_Problem to solve:_
From the entries below, transcribe exactly the lines between the line holding "SW5: switch (W32, W33) -> none" and the line holding "L6: none -> 100mH (GND, N3)", inclusive; skip all other lines.

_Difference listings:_

=== Begin Enclosure ===

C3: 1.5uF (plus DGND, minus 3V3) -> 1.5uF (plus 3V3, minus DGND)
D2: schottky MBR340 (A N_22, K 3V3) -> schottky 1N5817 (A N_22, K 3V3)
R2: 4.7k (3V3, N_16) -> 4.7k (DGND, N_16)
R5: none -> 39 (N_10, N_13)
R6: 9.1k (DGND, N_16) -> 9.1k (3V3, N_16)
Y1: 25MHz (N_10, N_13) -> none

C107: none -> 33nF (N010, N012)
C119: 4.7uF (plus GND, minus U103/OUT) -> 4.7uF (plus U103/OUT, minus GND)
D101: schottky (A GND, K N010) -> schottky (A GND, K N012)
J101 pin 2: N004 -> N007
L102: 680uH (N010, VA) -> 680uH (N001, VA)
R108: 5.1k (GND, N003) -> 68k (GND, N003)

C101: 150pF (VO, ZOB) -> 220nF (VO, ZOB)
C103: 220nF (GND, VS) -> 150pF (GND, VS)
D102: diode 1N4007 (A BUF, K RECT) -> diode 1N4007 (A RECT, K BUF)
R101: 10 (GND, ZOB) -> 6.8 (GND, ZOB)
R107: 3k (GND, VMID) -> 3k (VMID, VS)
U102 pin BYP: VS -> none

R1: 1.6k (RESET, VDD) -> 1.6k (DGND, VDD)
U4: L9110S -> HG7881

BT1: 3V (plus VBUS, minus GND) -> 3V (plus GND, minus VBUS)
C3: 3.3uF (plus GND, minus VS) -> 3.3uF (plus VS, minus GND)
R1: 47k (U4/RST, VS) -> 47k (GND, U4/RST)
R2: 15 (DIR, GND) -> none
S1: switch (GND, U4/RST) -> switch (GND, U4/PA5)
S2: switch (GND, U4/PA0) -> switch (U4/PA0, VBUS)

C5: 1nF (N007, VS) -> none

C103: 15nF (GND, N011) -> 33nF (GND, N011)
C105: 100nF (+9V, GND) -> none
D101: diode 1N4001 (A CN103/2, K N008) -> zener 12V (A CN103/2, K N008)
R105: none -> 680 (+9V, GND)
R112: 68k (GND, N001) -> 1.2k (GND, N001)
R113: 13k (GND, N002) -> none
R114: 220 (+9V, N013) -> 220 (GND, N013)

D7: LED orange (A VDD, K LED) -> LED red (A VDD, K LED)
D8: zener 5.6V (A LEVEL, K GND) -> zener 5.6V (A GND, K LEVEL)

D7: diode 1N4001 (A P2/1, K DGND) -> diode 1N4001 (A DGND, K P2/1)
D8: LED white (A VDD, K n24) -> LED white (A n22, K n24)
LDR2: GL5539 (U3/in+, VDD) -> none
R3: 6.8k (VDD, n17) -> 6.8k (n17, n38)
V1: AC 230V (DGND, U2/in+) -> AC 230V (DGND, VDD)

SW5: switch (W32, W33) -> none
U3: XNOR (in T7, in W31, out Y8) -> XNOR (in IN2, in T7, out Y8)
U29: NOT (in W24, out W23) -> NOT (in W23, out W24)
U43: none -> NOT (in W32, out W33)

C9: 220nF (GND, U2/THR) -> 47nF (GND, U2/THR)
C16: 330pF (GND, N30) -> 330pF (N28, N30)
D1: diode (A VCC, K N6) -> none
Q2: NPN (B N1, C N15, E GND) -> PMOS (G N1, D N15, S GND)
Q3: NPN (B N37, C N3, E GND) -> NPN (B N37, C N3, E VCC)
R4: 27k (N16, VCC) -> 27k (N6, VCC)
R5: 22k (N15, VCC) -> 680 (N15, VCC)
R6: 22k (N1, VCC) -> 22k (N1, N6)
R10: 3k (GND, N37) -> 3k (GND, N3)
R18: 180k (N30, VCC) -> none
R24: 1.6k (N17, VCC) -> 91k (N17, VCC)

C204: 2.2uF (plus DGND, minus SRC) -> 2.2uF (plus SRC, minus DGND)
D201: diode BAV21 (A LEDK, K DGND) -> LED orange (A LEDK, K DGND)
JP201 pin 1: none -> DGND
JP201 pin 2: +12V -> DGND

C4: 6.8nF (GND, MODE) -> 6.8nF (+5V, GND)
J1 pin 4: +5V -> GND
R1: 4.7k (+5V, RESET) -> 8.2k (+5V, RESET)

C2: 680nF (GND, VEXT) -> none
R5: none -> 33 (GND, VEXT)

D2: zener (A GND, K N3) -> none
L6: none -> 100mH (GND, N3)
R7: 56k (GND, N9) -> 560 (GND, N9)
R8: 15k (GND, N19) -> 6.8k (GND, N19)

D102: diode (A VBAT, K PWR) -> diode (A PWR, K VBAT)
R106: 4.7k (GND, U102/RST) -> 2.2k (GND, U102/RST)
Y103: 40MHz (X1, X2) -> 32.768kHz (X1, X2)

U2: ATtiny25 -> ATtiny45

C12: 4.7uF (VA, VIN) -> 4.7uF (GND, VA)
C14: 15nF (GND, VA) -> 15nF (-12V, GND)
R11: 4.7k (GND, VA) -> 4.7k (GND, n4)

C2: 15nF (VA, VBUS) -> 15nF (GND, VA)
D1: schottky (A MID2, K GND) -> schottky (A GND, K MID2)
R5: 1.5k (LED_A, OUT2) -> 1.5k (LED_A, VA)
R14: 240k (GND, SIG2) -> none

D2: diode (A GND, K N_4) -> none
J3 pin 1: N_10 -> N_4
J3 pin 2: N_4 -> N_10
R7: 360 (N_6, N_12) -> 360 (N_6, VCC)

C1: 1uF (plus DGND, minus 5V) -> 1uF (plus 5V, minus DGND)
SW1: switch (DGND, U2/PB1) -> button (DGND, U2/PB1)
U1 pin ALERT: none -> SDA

=== End Enclosure ===

_Answer space:_
SW5: switch (W32, W33) -> none
U3: XNOR (in T7, in W31, out Y8) -> XNOR (in IN2, in T7, out Y8)
U29: NOT (in W24, out W23) -> NOT (in W23, out W24)
U43: none -> NOT (in W32, out W33)

C9: 220nF (GND, U2/THR) -> 47nF (GND, U2/THR)
C16: 330pF (GND, N30) -> 330pF (N28, N30)
D1: diode (A VCC, K N6) -> none
Q2: NPN (B N1, C N15, E GND) -> PMOS (G N1, D N15, S GND)
Q3: NPN (B N37, C N3, E GND) -> NPN (B N37, C N3, E VCC)
R4: 27k (N16, VCC) -> 27k (N6, VCC)
R5: 22k (N15, VCC) -> 680 (N15, VCC)
R6: 22k (N1, VCC) -> 22k (N1, N6)
R10: 3k (GND, N37) -> 3k (GND, N3)
R18: 180k (N30, VCC) -> none
R24: 1.6k (N17, VCC) -> 91k (N17, VCC)

C204: 2.2uF (plus DGND, minus SRC) -> 2.2uF (plus SRC, minus DGND)
D201: diode BAV21 (A LEDK, K DGND) -> LED orange (A LEDK, K DGND)
JP201 pin 1: none -> DGND
JP201 pin 2: +12V -> DGND

C4: 6.8nF (GND, MODE) -> 6.8nF (+5V, GND)
J1 pin 4: +5V -> GND
R1: 4.7k (+5V, RESET) -> 8.2k (+5V, RESET)

C2: 680nF (GND, VEXT) -> none
R5: none -> 33 (GND, VEXT)

D2: zener (A GND, K N3) -> none
L6: none -> 100mH (GND, N3)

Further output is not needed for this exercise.